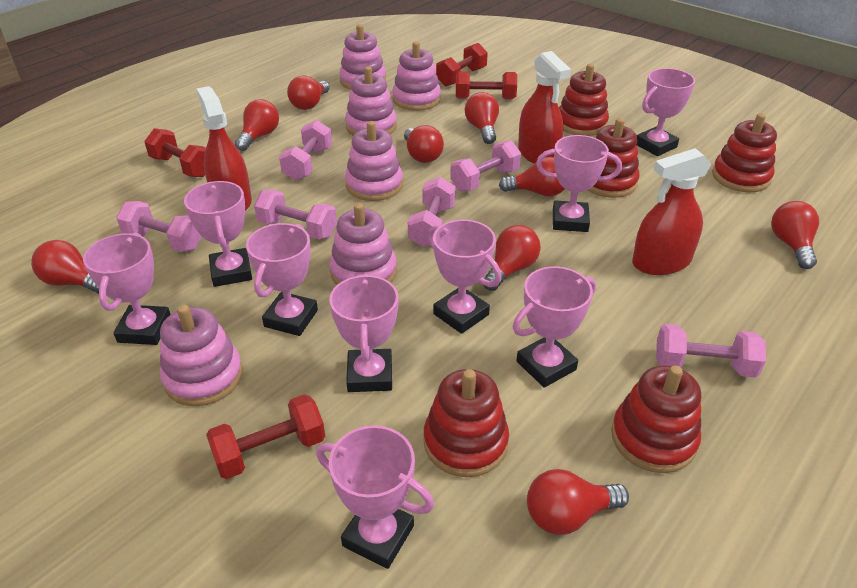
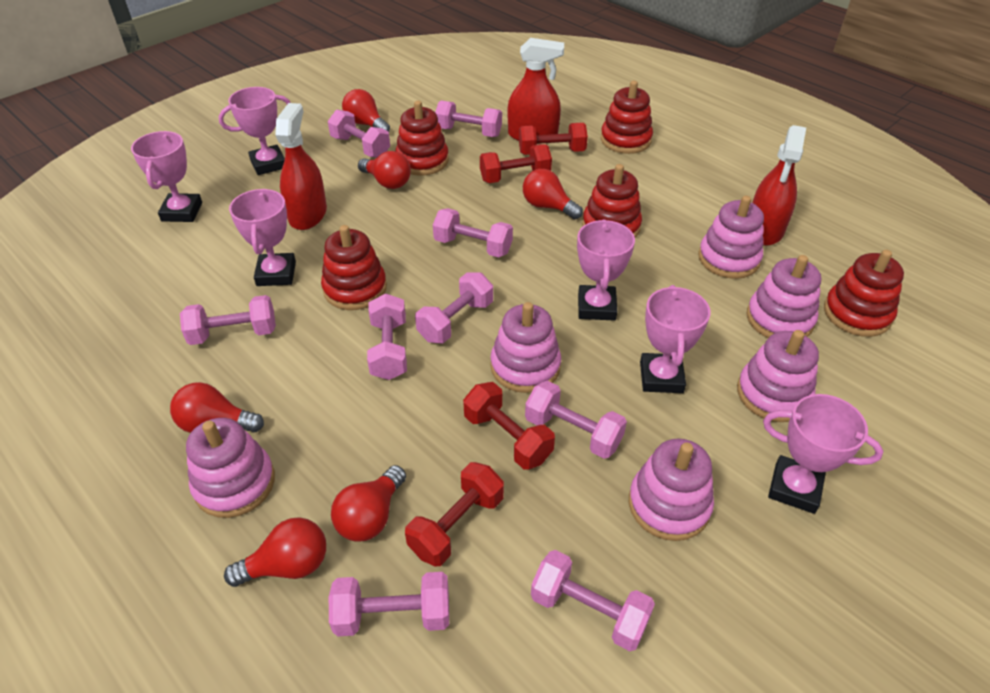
pink dumbbell: 6 -> 9
pink trophy: 9 -> 6
red light bulb: 9 -> 6

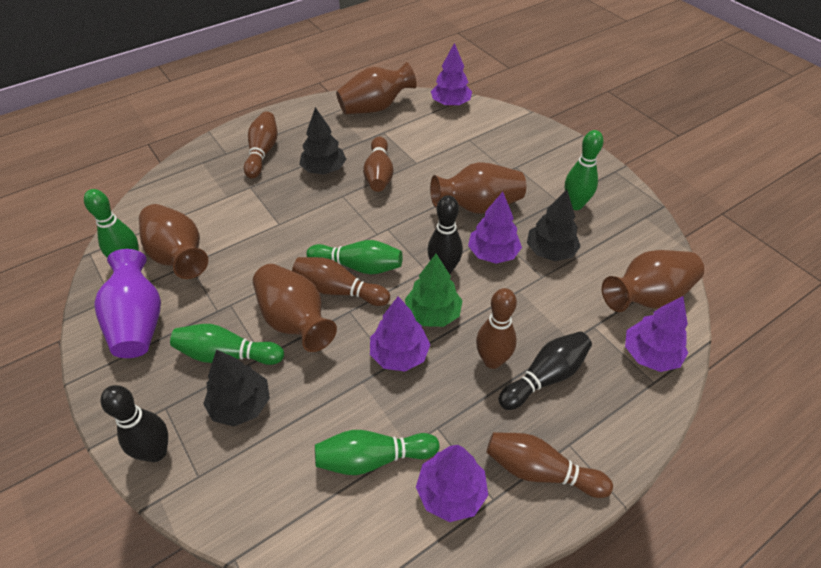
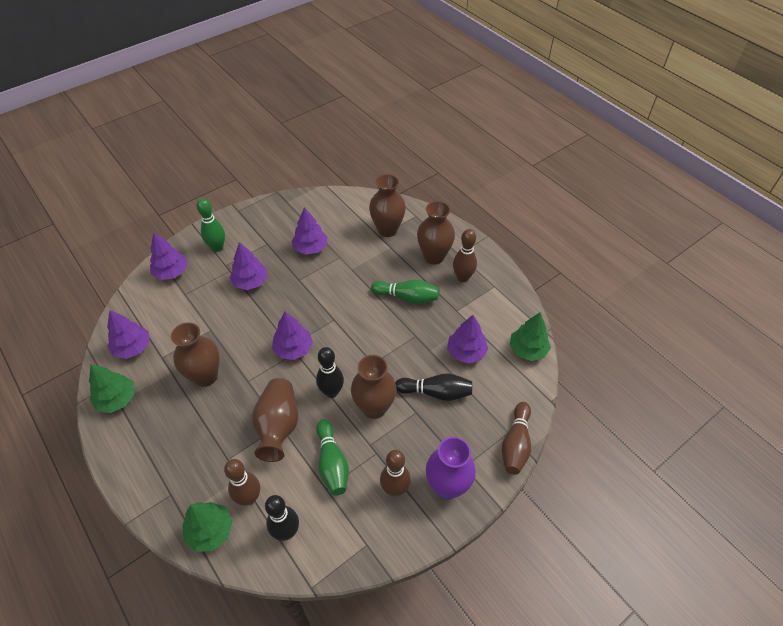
black tree: 3 -> 0
brown bowling pin: 5 -> 4
green bowling pin: 5 -> 3
green tree: 1 -> 3
purple tree: 5 -> 6

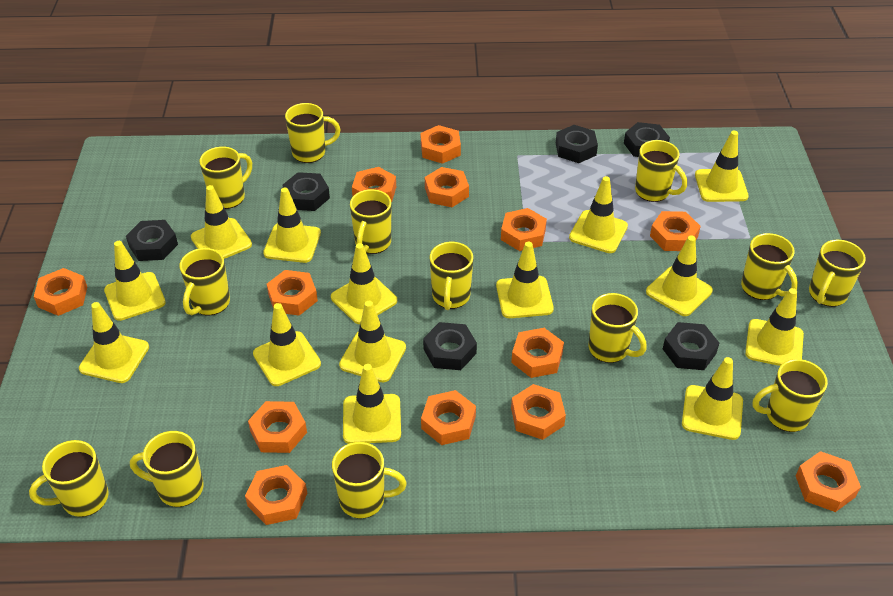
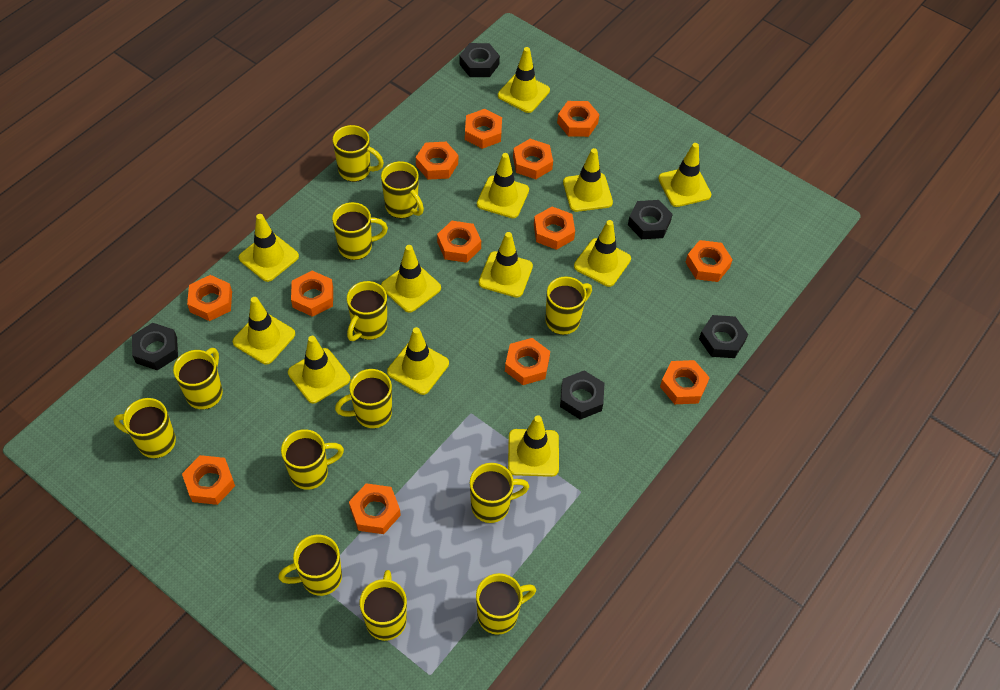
black nut: 6 -> 5
yellow traffic cone: 14 -> 12

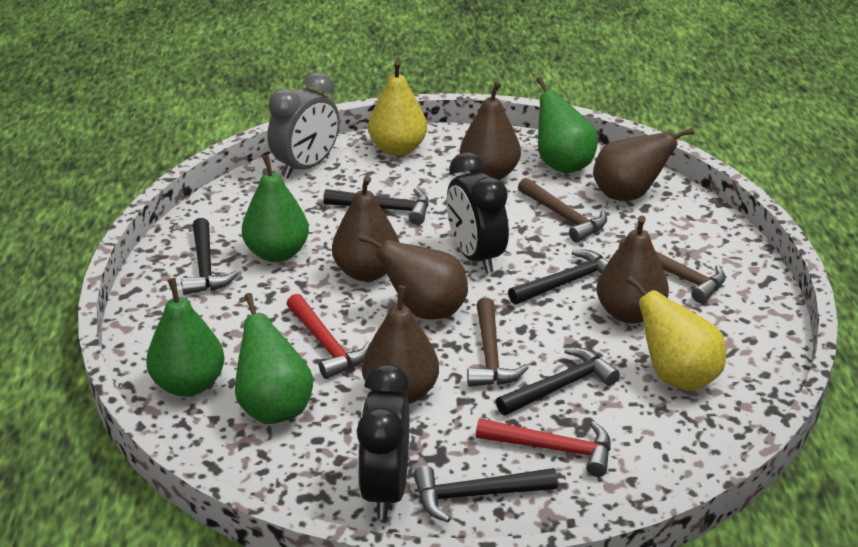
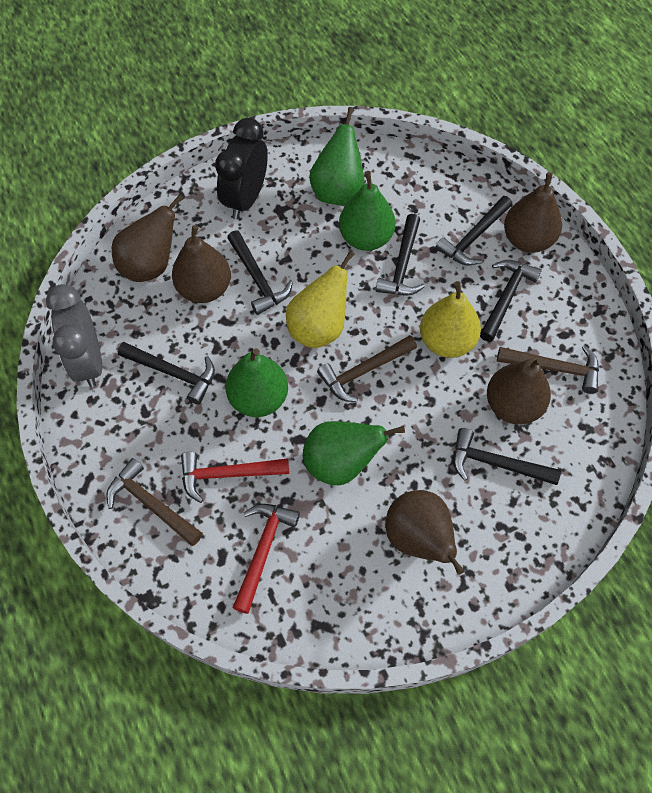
black clock: 2 -> 1
black hammer: 5 -> 6
brown pear: 6 -> 5

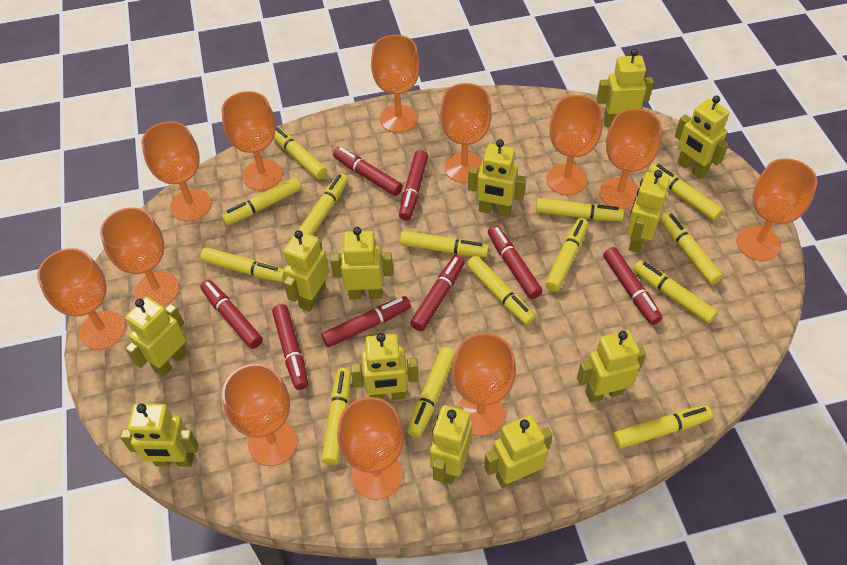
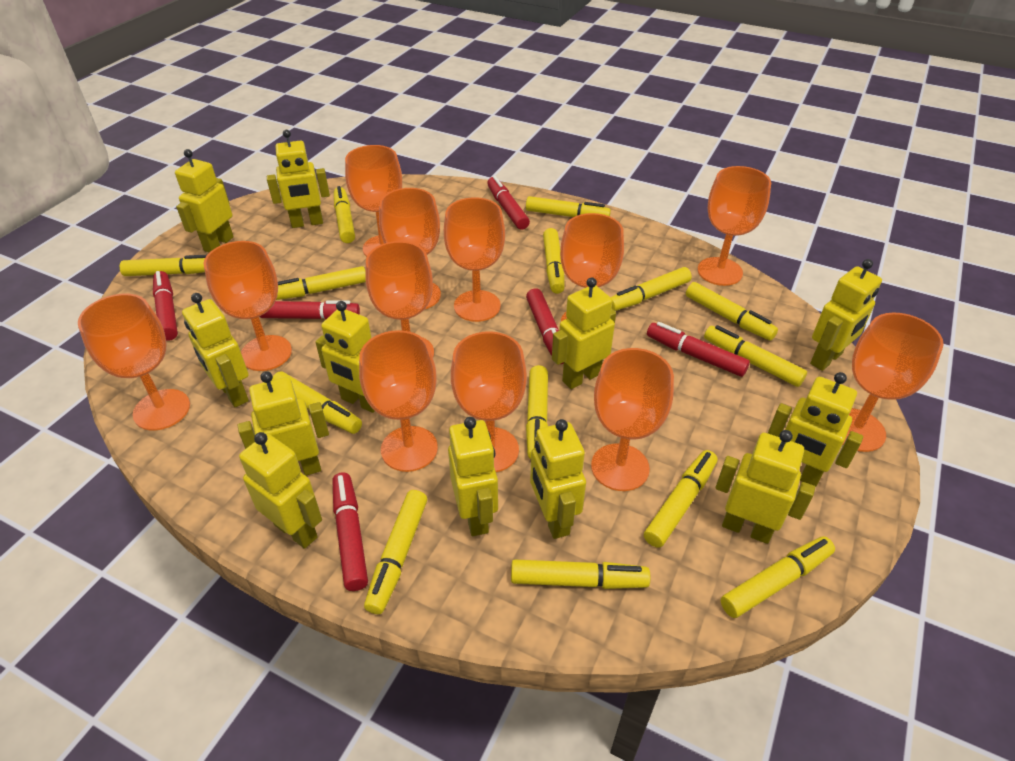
red marker: 8 -> 6

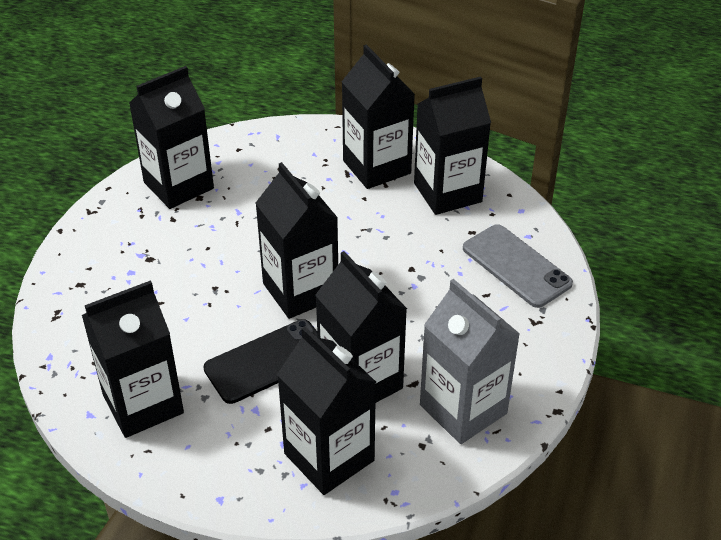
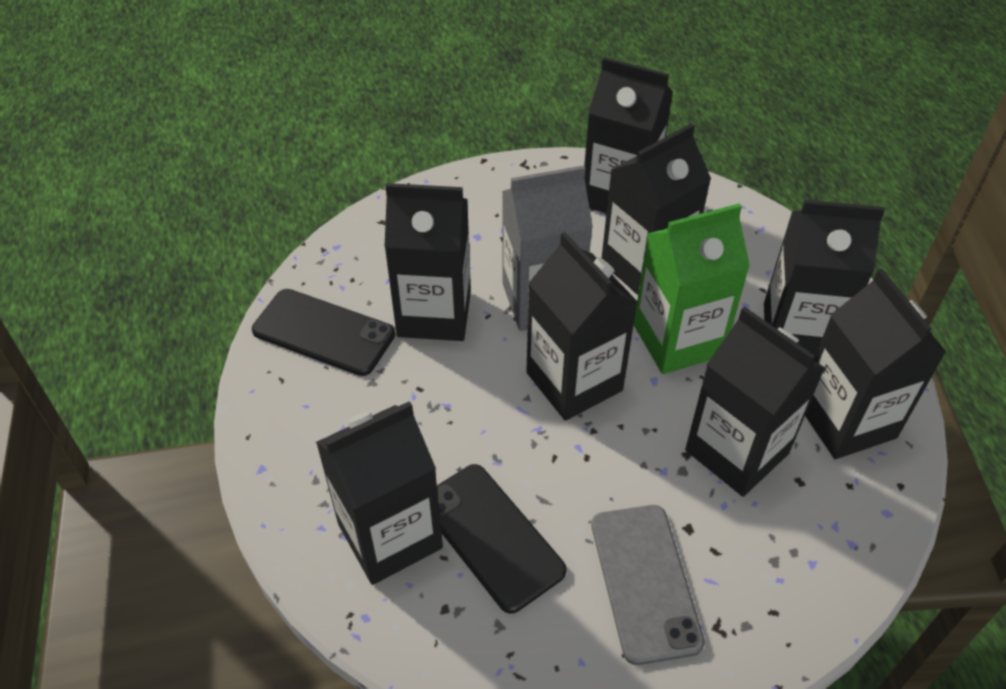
black carton: 7 -> 8
black phone: 1 -> 2
green carton: 0 -> 1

* [Directions]:
For the word "bowling", state the number of lines in the listing that contain it and nothing further.

* [Answer for this exercise]:
2